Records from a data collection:
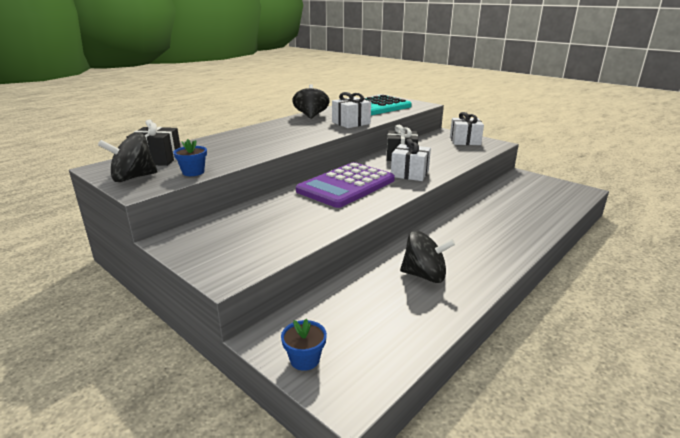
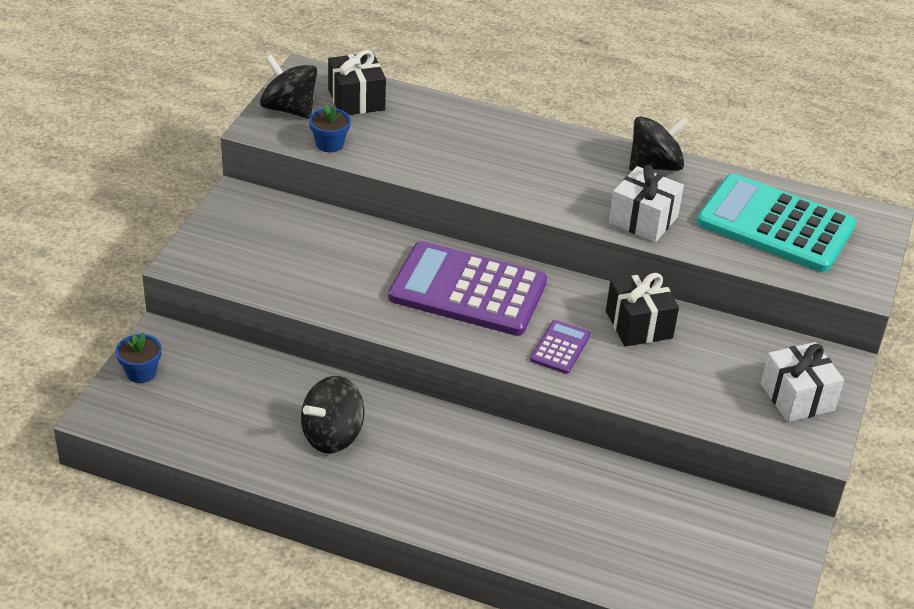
camera: 65 degrees right, 15 degrees up
(409, 174) = (560, 347): white gift -> purple calculator
(424, 275) = (332, 435): black spinning top -> black spinning top turned 60 degrees clockwise

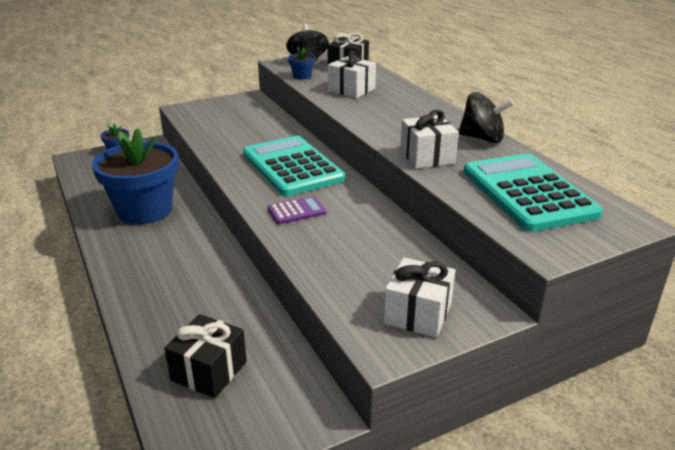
camera: 45 degrees right, 10 degrees down
(332, 435) = (145, 210): black spinning top -> blue flower pot
(424, 144) = (351, 90): none -> white gift
(468, 290) = (292, 167): purple calculator -> turquoise calculator
(639, 324) = (367, 222): black gift -> black gift (209, 371)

» ACTION ITEM:
Set down nothing but the lines from the one containing "(468, 290) = (292, 167): purple" through the end of the entries above, exactly as written, both ends counted.

» REPLY TO THE EXERCISE:
(468, 290) = (292, 167): purple calculator -> turquoise calculator
(639, 324) = (367, 222): black gift -> black gift (209, 371)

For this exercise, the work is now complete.